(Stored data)

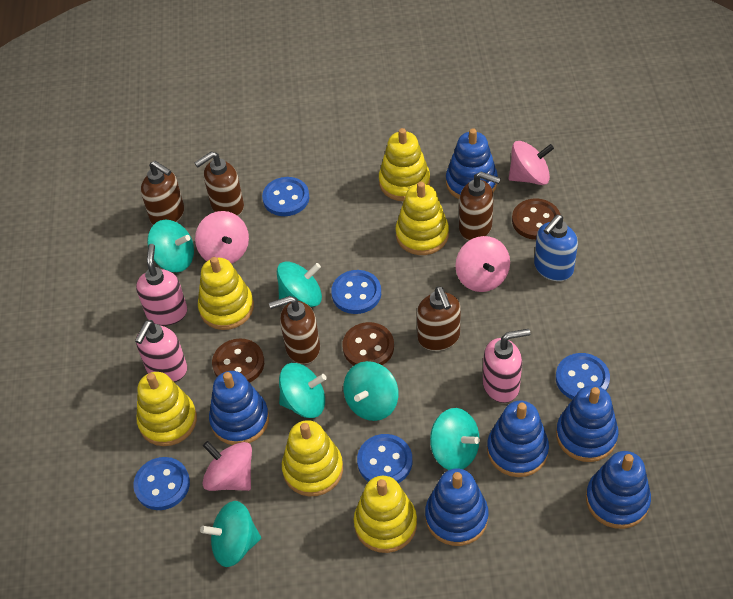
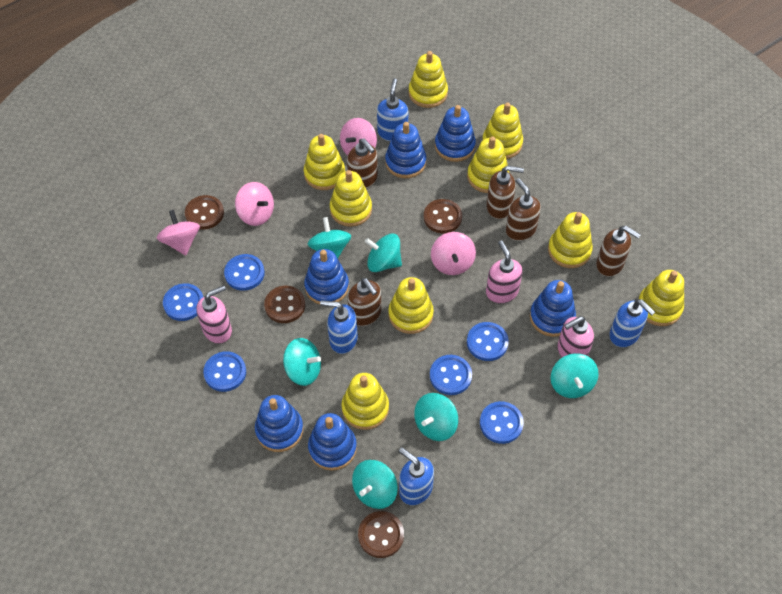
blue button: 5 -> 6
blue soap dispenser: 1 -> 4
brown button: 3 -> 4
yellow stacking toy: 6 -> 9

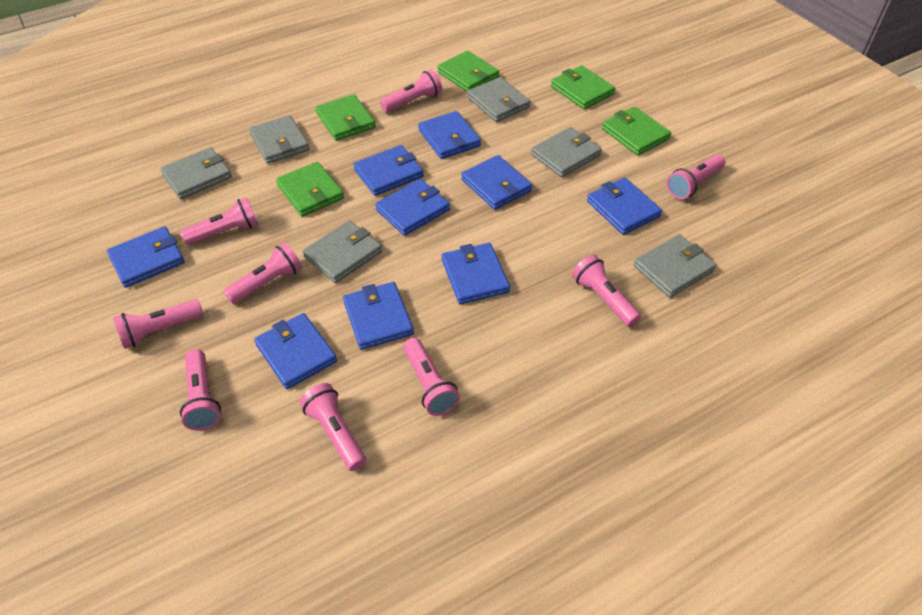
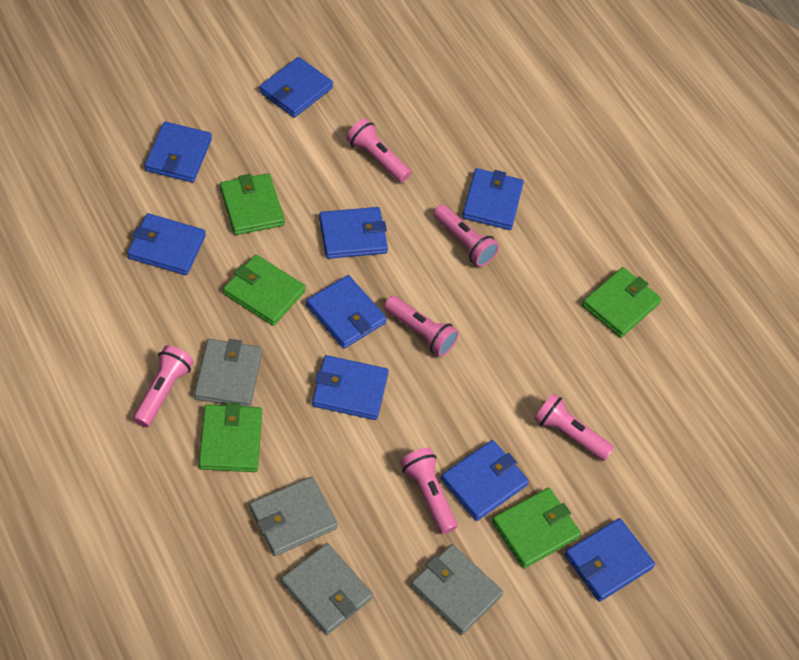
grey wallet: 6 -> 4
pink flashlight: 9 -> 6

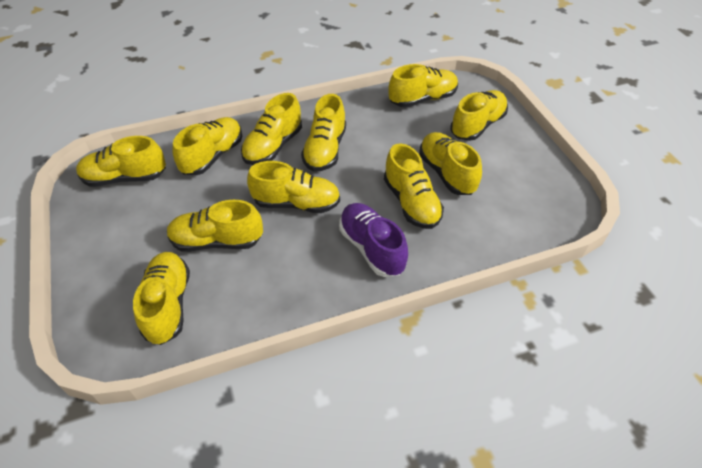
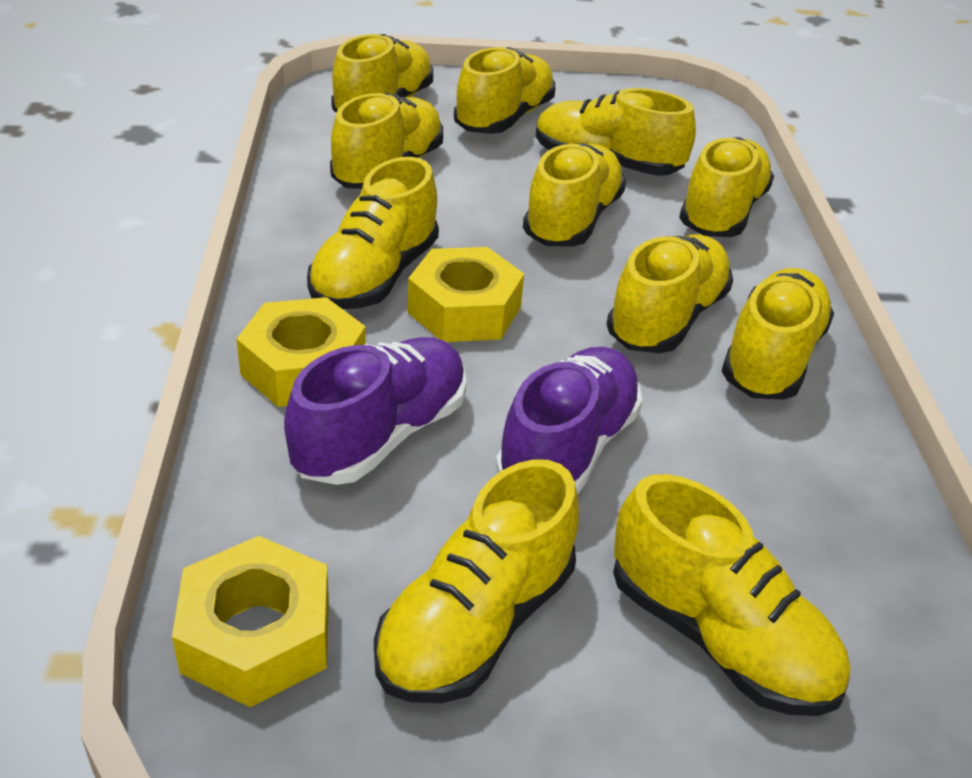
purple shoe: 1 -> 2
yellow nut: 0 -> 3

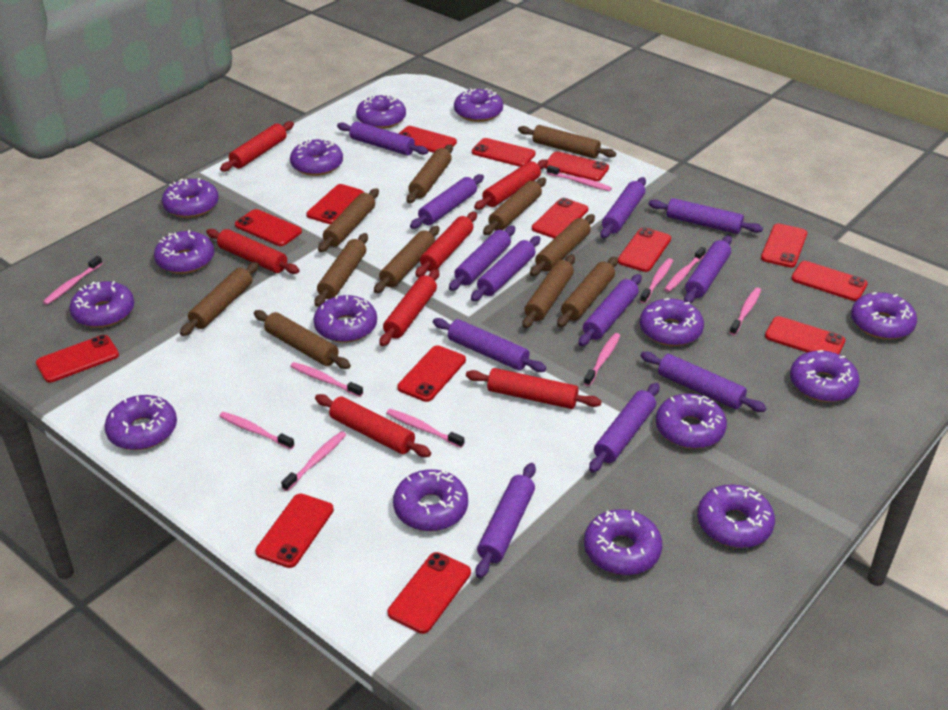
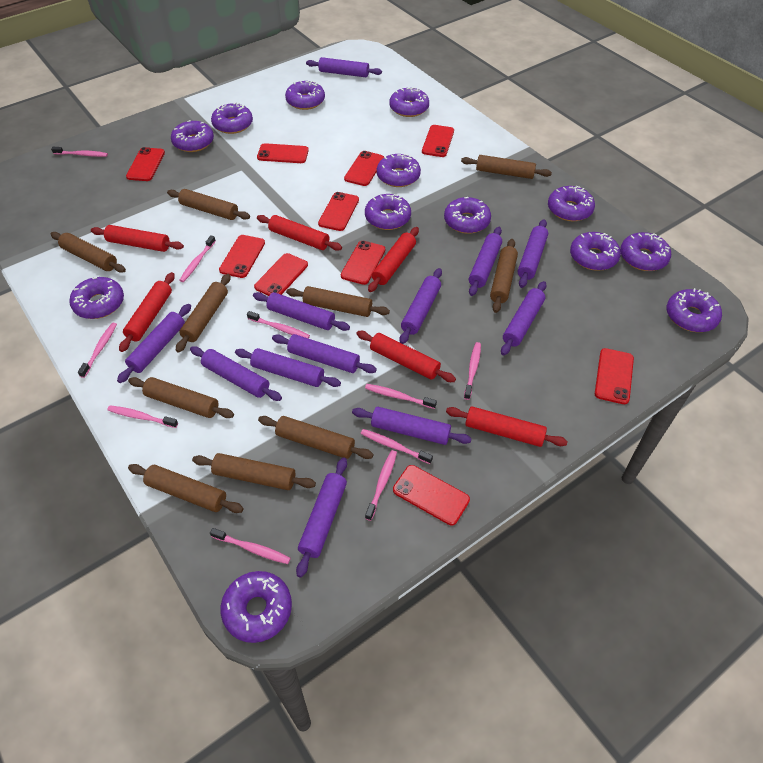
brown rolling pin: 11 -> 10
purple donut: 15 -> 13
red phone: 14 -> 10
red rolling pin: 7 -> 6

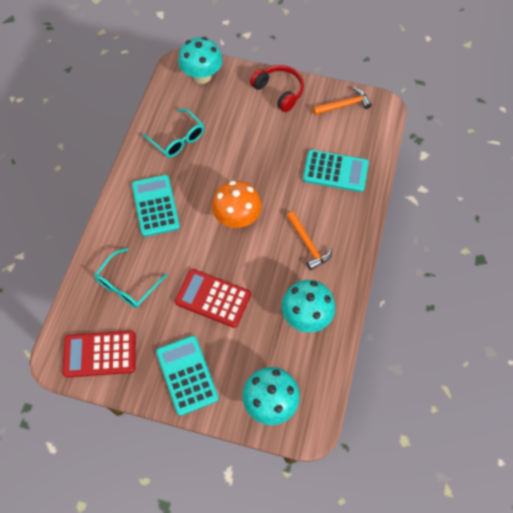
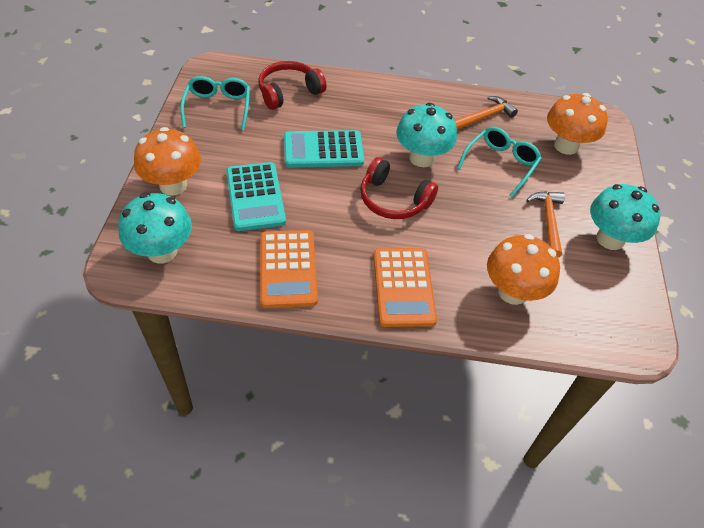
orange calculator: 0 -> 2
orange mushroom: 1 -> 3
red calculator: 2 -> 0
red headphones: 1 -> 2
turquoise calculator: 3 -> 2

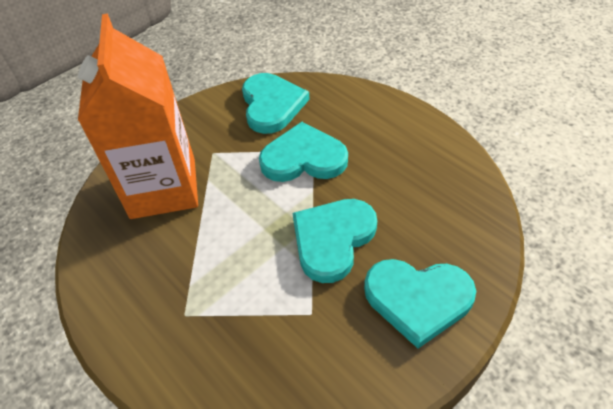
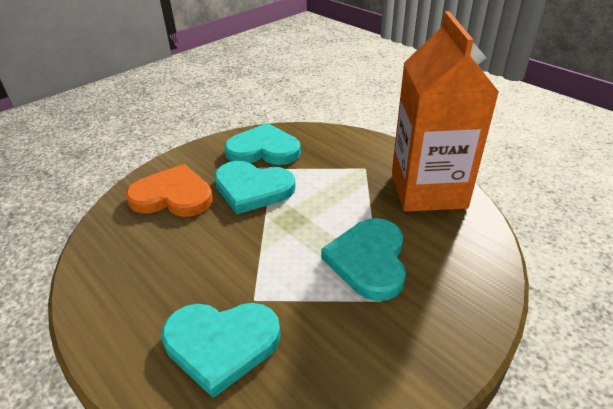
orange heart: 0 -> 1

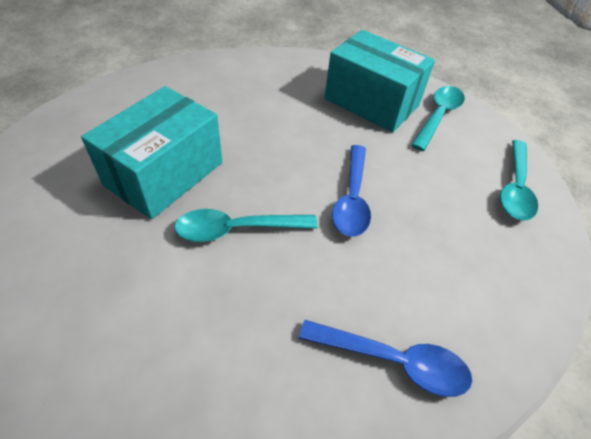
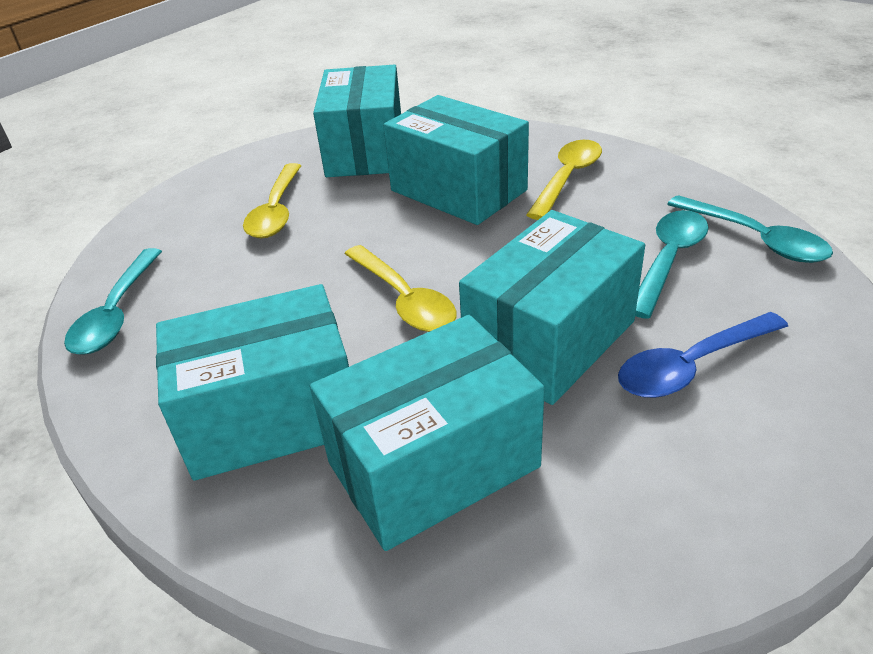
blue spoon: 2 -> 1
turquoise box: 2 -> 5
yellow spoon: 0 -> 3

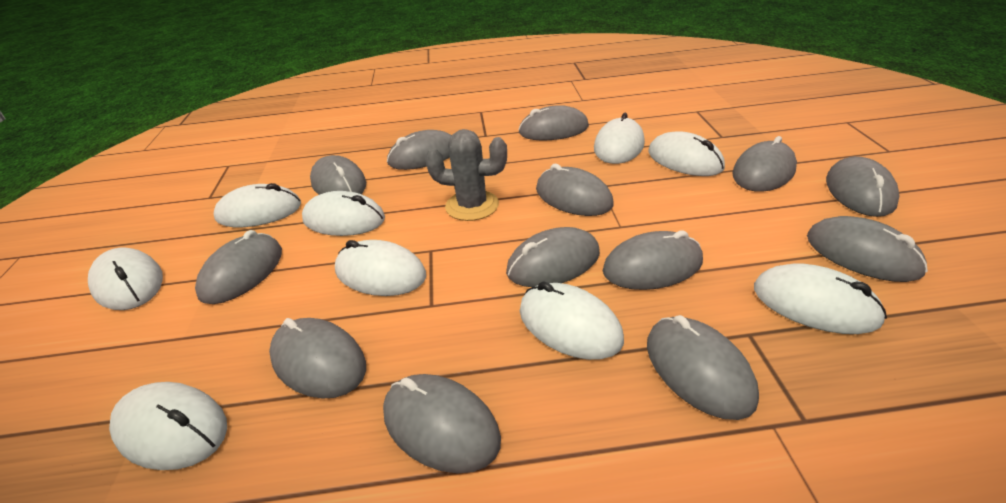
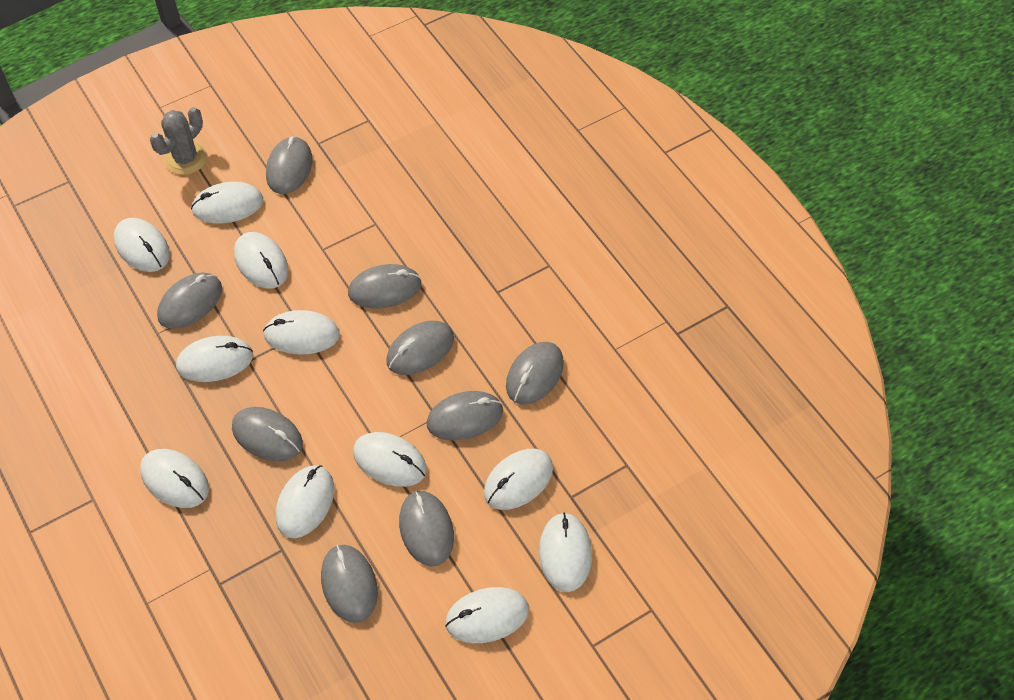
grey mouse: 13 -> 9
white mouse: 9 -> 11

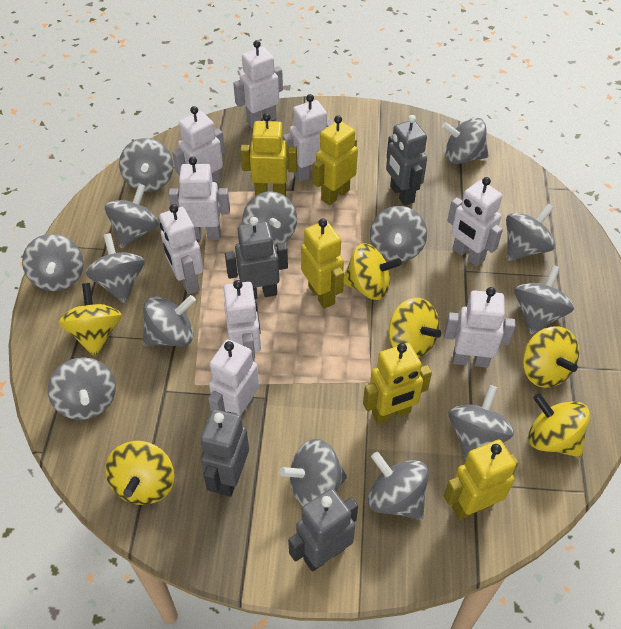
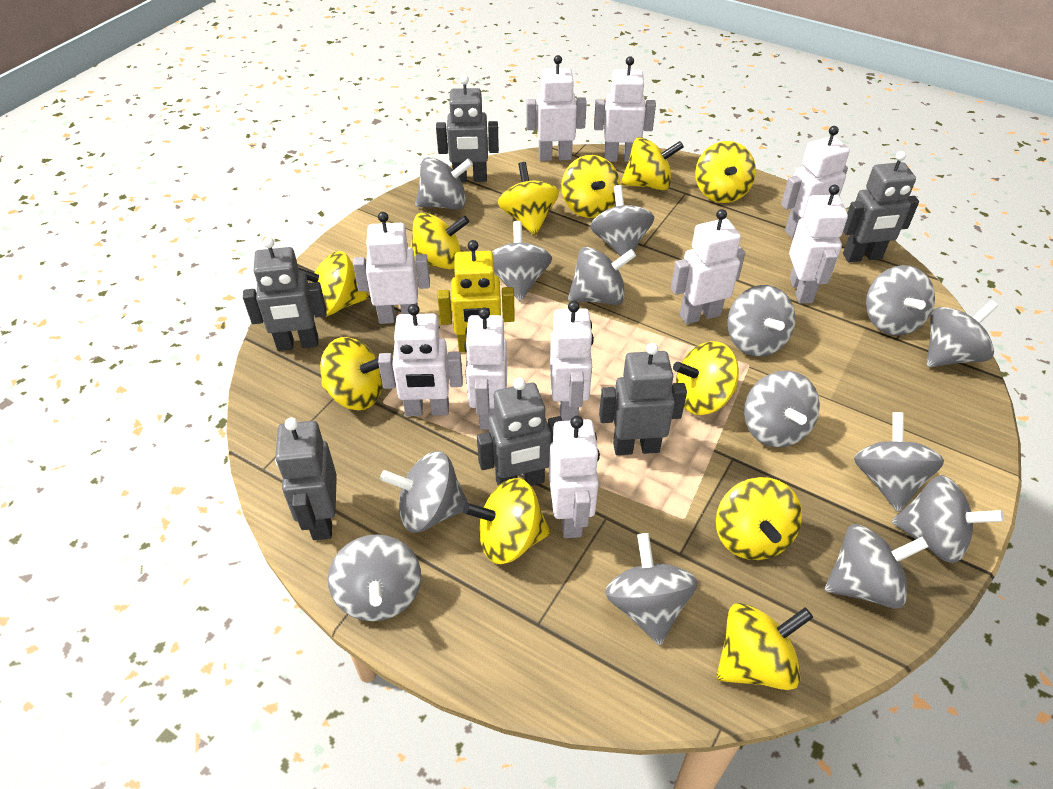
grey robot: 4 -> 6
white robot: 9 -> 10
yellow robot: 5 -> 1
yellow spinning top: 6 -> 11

§ **Directions for this task**
Reproduce the entries above exactly. Do not include the images.

§ **Expected answer**
blue button: 5 -> 6
blue soap dispenser: 1 -> 4
brown button: 3 -> 4
yellow stacking toy: 6 -> 9

grey wallet: 6 -> 4
pink flashlight: 9 -> 6

purple shoe: 1 -> 2
yellow nut: 0 -> 3

brown rolling pin: 11 -> 10
purple donut: 15 -> 13
red phone: 14 -> 10
red rolling pin: 7 -> 6

orange calculator: 0 -> 2
orange mushroom: 1 -> 3
red calculator: 2 -> 0
red headphones: 1 -> 2
turquoise calculator: 3 -> 2

orange heart: 0 -> 1

blue spoon: 2 -> 1
turquoise box: 2 -> 5
yellow spoon: 0 -> 3

grey mouse: 13 -> 9
white mouse: 9 -> 11

grey robot: 4 -> 6
white robot: 9 -> 10
yellow robot: 5 -> 1
yellow spinning top: 6 -> 11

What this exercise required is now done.